[[ Records supplied, beginning ]]

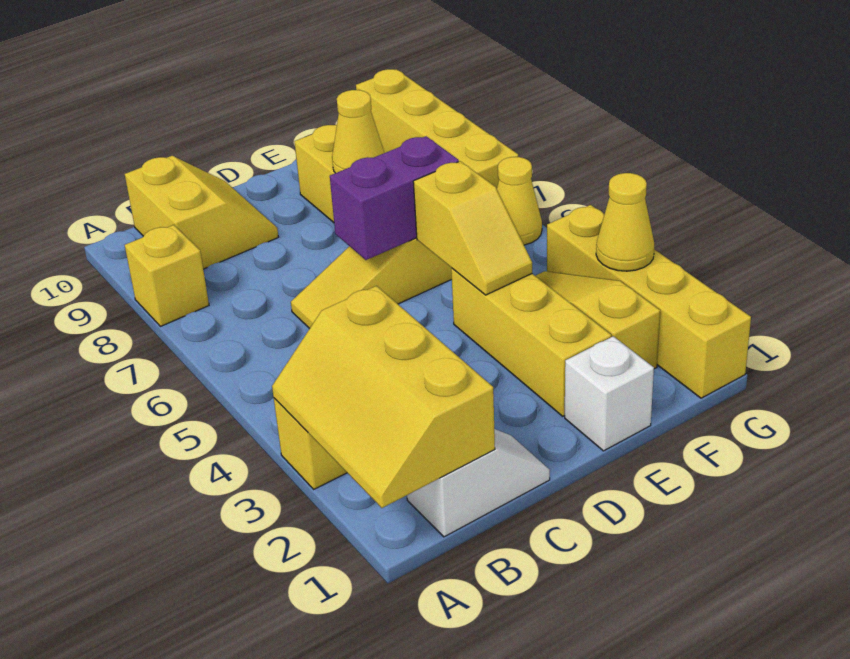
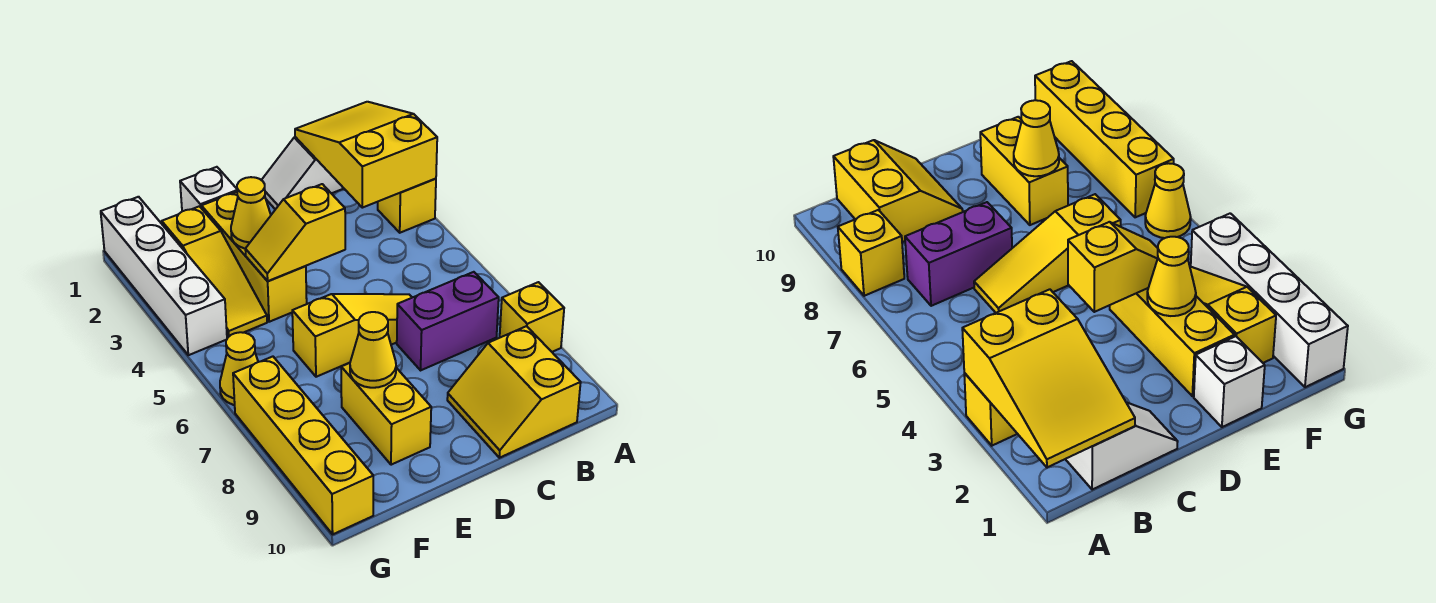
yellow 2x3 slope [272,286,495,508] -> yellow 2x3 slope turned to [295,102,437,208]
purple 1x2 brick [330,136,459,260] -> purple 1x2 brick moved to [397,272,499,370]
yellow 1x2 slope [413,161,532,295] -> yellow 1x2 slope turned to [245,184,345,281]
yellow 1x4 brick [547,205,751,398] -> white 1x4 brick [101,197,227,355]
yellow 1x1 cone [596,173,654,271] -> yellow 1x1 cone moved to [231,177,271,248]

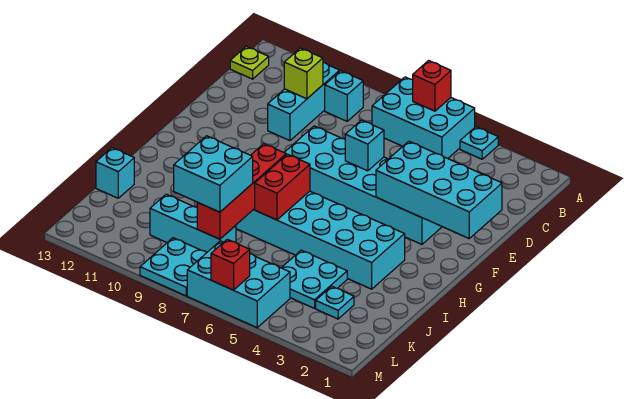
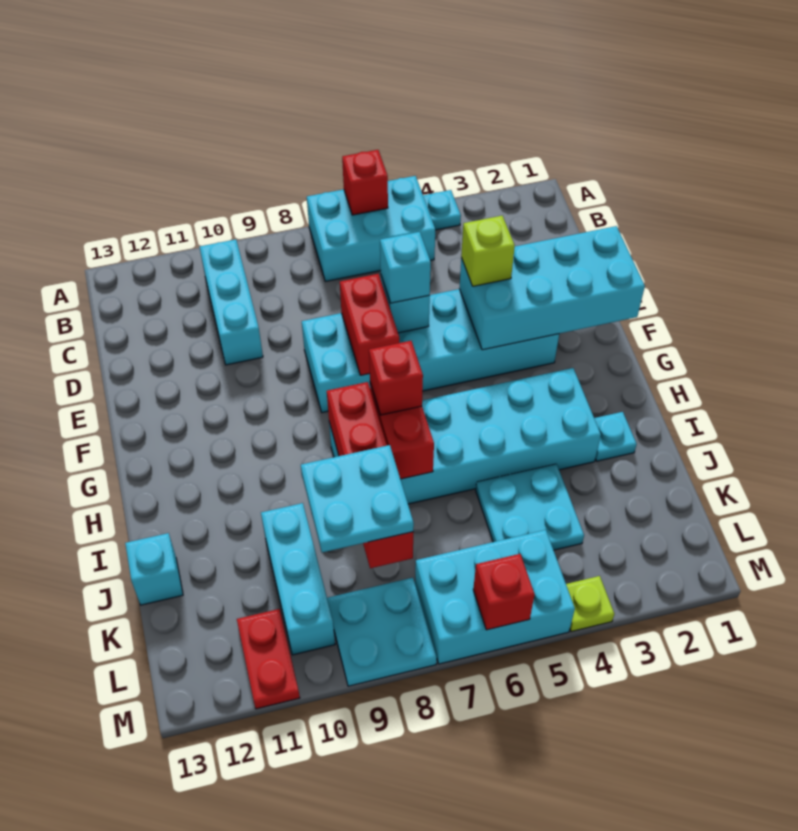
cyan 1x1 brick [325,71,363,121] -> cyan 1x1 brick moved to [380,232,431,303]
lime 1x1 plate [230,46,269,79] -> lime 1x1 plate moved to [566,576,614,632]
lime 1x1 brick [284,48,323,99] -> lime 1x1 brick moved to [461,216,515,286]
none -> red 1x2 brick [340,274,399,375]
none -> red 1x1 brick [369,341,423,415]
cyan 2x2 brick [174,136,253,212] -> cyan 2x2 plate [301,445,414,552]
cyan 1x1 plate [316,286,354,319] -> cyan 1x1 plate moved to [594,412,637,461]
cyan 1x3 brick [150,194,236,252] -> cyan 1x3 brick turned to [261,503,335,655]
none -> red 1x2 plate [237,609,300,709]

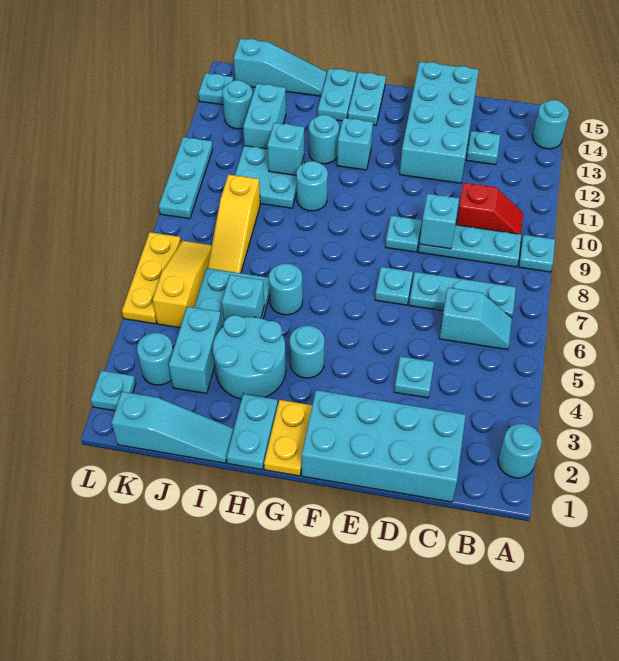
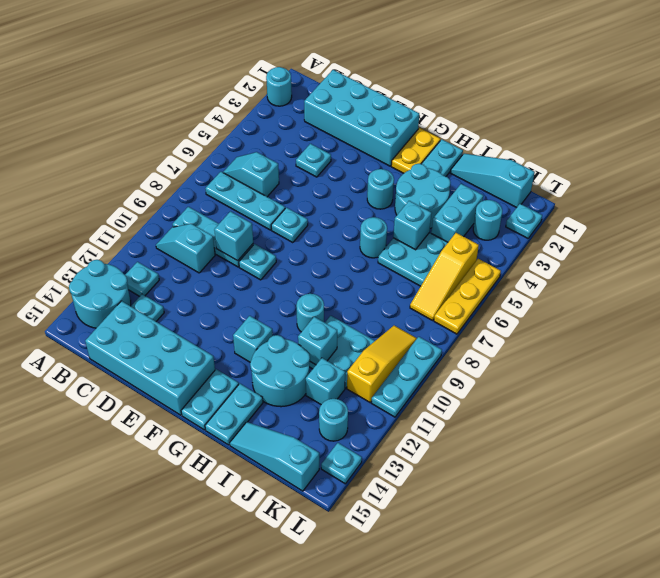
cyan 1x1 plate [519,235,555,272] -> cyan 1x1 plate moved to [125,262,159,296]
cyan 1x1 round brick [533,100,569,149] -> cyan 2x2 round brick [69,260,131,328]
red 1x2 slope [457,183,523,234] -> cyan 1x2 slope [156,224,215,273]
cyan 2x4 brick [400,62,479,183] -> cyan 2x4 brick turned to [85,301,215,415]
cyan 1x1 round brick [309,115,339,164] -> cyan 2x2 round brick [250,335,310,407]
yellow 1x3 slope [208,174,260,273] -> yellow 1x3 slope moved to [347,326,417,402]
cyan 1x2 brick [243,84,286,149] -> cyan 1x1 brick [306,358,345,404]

[[ Records supplied, end ]]

Each line above that includes the word "plate" is to be copied.

#### Solution to the exercise
lime 1x1 plate [230,46,269,79] -> lime 1x1 plate moved to [566,576,614,632]
cyan 2x2 brick [174,136,253,212] -> cyan 2x2 plate [301,445,414,552]
cyan 1x1 plate [316,286,354,319] -> cyan 1x1 plate moved to [594,412,637,461]
none -> red 1x2 plate [237,609,300,709]
cyan 1x1 plate [519,235,555,272] -> cyan 1x1 plate moved to [125,262,159,296]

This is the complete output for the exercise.